─── MATERIAL FOR THIS EXERCISE

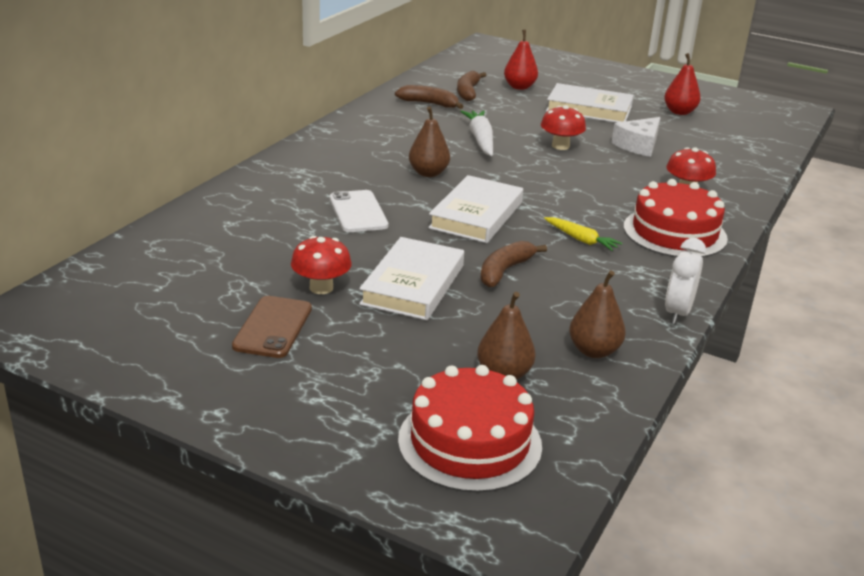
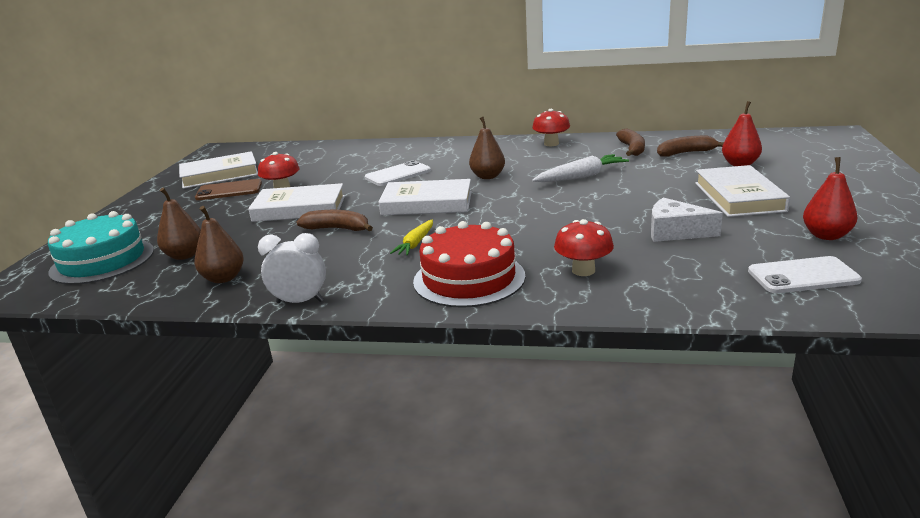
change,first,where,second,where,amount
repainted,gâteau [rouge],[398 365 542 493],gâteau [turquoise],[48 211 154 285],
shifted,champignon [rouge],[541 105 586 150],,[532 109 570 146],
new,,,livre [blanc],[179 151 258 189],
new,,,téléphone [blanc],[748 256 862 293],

──────

» EXERCISE AIM: Start at the line containing "shifted,champignon [rouge],[541 105" and copy each line through the last one in the records, exactly and with nothing added.

» ANSWER SPACE:
shifted,champignon [rouge],[541 105 586 150],,[532 109 570 146],
new,,,livre [blanc],[179 151 258 189],
new,,,téléphone [blanc],[748 256 862 293],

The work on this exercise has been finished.